INFORMATION SHOWN:
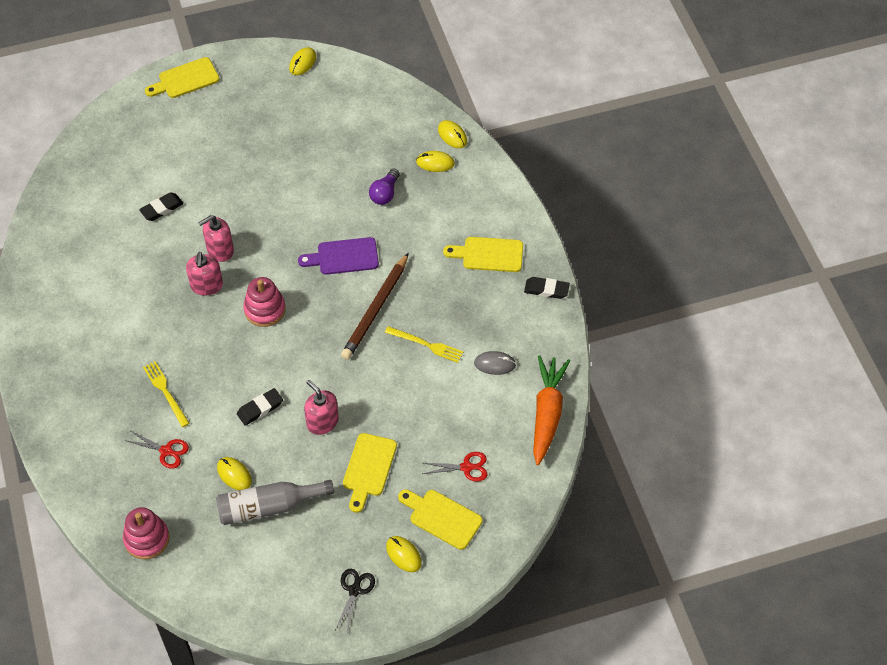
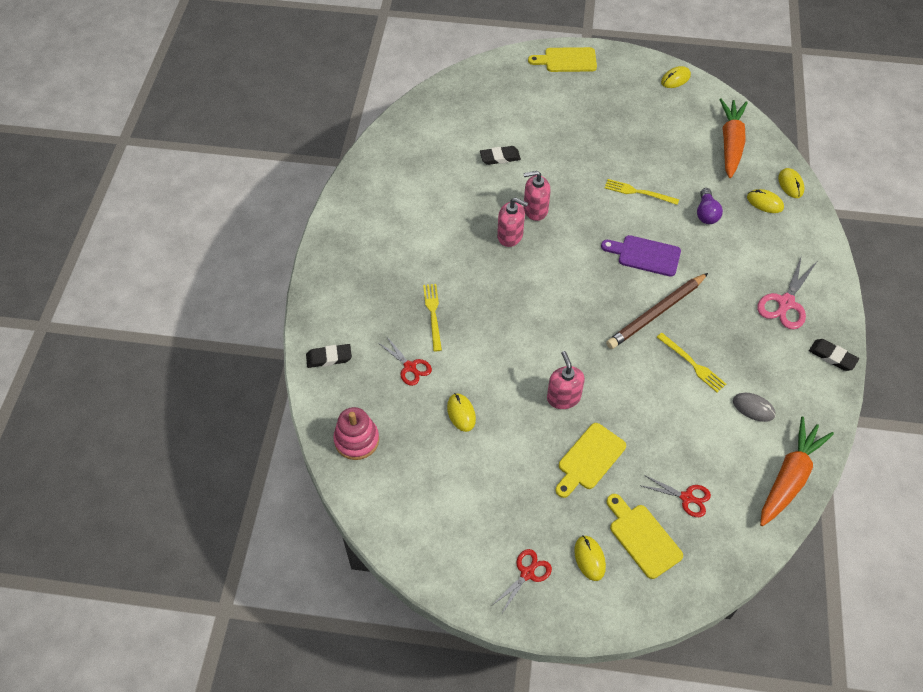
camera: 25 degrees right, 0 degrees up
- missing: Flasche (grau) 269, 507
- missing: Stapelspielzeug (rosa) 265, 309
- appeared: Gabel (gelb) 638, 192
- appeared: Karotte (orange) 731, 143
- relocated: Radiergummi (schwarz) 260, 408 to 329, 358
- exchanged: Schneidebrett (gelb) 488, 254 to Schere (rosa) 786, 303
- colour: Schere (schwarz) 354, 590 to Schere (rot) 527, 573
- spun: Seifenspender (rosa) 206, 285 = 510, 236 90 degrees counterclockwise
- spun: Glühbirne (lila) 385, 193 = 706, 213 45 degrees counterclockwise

EXERCISE:
From the line holding "- appeared: Gabel (gelb) 638, 192" down to the final line above, copy each line exactly, and leave out everything before it.

EXERCISE RESULT:
- appeared: Gabel (gelb) 638, 192
- appeared: Karotte (orange) 731, 143
- relocated: Radiergummi (schwarz) 260, 408 to 329, 358
- exchanged: Schneidebrett (gelb) 488, 254 to Schere (rosa) 786, 303
- colour: Schere (schwarz) 354, 590 to Schere (rot) 527, 573
- spun: Seifenspender (rosa) 206, 285 = 510, 236 90 degrees counterclockwise
- spun: Glühbirne (lila) 385, 193 = 706, 213 45 degrees counterclockwise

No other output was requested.